* EXERCISE DATA
<<<<
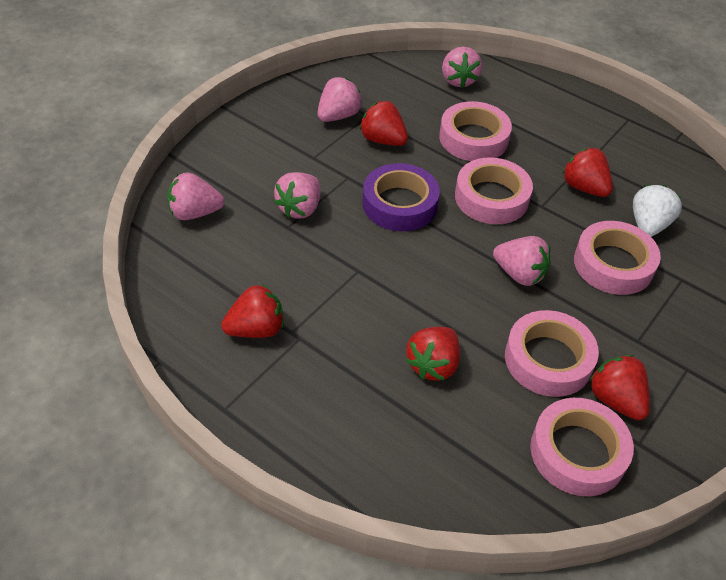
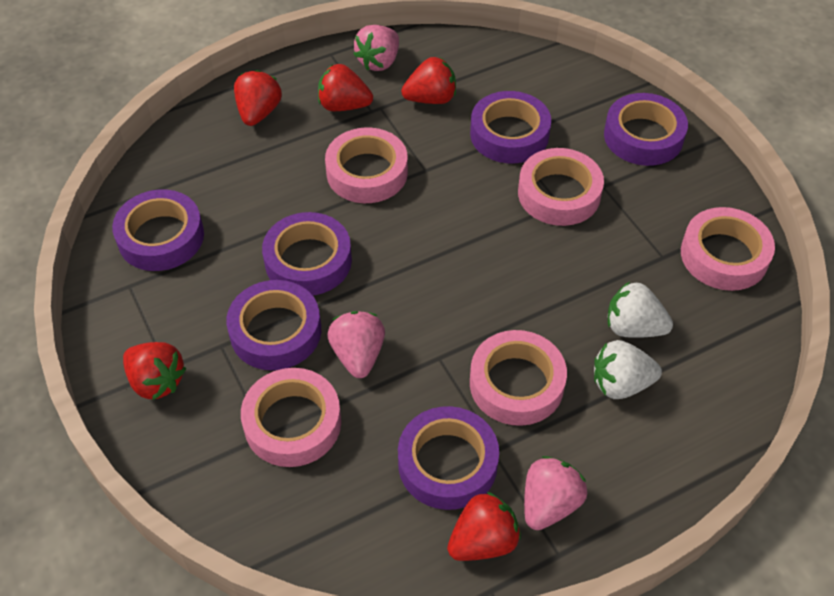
pink strawberry: 5 -> 3
purple tape: 1 -> 6
white strawberry: 1 -> 2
>>>>
* TRY IT
Write out again every line above exactly as given; the pictures do not belong in the copy.

* TASK RESPONSE
pink strawberry: 5 -> 3
purple tape: 1 -> 6
white strawberry: 1 -> 2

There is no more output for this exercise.